--- Provided data ---

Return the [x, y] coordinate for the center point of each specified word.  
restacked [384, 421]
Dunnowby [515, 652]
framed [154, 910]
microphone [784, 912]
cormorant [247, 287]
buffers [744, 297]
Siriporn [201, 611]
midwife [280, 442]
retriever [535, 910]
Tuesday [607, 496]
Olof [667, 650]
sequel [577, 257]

---

## Given request
Please repeat the listing above line for line, changing nothing.

## Response to this exercise
Return the [x, y] coordinate for the center point of each specified word.  
restacked [384, 421]
Dunnowby [515, 652]
framed [154, 910]
microphone [784, 912]
cormorant [247, 287]
buffers [744, 297]
Siriporn [201, 611]
midwife [280, 442]
retriever [535, 910]
Tuesday [607, 496]
Olof [667, 650]
sequel [577, 257]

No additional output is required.